*** Begin section ***
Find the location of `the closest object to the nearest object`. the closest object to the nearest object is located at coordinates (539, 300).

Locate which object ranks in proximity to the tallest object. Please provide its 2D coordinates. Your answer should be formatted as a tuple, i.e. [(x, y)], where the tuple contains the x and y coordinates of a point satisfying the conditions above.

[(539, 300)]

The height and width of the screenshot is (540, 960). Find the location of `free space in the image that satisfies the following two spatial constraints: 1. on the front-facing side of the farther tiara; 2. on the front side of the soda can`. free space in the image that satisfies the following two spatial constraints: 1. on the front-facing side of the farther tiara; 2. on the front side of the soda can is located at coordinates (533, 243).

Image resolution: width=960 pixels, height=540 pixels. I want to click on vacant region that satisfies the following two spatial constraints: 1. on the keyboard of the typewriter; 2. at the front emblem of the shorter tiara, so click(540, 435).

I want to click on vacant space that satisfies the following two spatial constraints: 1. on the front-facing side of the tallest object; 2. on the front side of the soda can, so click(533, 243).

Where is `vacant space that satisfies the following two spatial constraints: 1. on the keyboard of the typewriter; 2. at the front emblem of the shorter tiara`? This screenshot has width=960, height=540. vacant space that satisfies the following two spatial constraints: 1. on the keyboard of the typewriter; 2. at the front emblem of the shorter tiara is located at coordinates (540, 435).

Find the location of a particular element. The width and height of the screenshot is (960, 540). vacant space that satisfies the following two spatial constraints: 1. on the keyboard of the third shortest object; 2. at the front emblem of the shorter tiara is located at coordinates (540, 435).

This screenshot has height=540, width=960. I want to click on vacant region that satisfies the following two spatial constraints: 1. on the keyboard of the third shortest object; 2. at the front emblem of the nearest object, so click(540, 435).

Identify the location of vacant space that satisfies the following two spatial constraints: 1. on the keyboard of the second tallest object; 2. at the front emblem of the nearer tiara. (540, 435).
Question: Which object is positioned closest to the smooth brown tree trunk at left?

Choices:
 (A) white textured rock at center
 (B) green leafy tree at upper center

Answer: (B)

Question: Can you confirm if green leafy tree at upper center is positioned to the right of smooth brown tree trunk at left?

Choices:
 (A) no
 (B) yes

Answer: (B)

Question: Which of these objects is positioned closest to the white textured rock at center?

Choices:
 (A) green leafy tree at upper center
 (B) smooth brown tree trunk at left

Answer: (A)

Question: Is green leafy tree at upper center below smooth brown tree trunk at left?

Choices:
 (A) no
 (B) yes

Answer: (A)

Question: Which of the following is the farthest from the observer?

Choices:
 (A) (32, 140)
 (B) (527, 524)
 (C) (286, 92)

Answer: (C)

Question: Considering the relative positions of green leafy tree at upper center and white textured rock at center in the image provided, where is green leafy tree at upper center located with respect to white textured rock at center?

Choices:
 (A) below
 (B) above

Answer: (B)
*** End section ***
> _AIM OF THE TASK_
Copy out all of the entries above line for line, changing nothing.

> _RESPONSE FOR THIS EXERCISE_
Find the location of `the closest object to the nearest object`. the closest object to the nearest object is located at coordinates (539, 300).

Locate which object ranks in proximity to the tallest object. Please provide its 2D coordinates. Your answer should be formatted as a tuple, i.e. [(x, y)], where the tuple contains the x and y coordinates of a point satisfying the conditions above.

[(539, 300)]

The height and width of the screenshot is (540, 960). Find the location of `free space in the image that satisfies the following two spatial constraints: 1. on the front-facing side of the farther tiara; 2. on the front side of the soda can`. free space in the image that satisfies the following two spatial constraints: 1. on the front-facing side of the farther tiara; 2. on the front side of the soda can is located at coordinates (533, 243).

Image resolution: width=960 pixels, height=540 pixels. I want to click on vacant region that satisfies the following two spatial constraints: 1. on the keyboard of the typewriter; 2. at the front emblem of the shorter tiara, so click(540, 435).

I want to click on vacant space that satisfies the following two spatial constraints: 1. on the front-facing side of the tallest object; 2. on the front side of the soda can, so click(533, 243).

Where is `vacant space that satisfies the following two spatial constraints: 1. on the keyboard of the typewriter; 2. at the front emblem of the shorter tiara`? This screenshot has width=960, height=540. vacant space that satisfies the following two spatial constraints: 1. on the keyboard of the typewriter; 2. at the front emblem of the shorter tiara is located at coordinates (540, 435).

Find the location of a particular element. The width and height of the screenshot is (960, 540). vacant space that satisfies the following two spatial constraints: 1. on the keyboard of the third shortest object; 2. at the front emblem of the shorter tiara is located at coordinates (540, 435).

This screenshot has height=540, width=960. I want to click on vacant region that satisfies the following two spatial constraints: 1. on the keyboard of the third shortest object; 2. at the front emblem of the nearest object, so click(540, 435).

Identify the location of vacant space that satisfies the following two spatial constraints: 1. on the keyboard of the second tallest object; 2. at the front emblem of the nearer tiara. (540, 435).
Question: Which object is positioned closest to the smooth brown tree trunk at left?

Choices:
 (A) white textured rock at center
 (B) green leafy tree at upper center

Answer: (B)

Question: Can you confirm if green leafy tree at upper center is positioned to the right of smooth brown tree trunk at left?

Choices:
 (A) no
 (B) yes

Answer: (B)

Question: Which of these objects is positioned closest to the white textured rock at center?

Choices:
 (A) green leafy tree at upper center
 (B) smooth brown tree trunk at left

Answer: (A)

Question: Is green leafy tree at upper center below smooth brown tree trunk at left?

Choices:
 (A) no
 (B) yes

Answer: (A)

Question: Which of the following is the farthest from the observer?

Choices:
 (A) (32, 140)
 (B) (527, 524)
 (C) (286, 92)

Answer: (C)

Question: Considering the relative positions of green leafy tree at upper center and white textured rock at center in the image provided, where is green leafy tree at upper center located with respect to white textured rock at center?

Choices:
 (A) below
 (B) above

Answer: (B)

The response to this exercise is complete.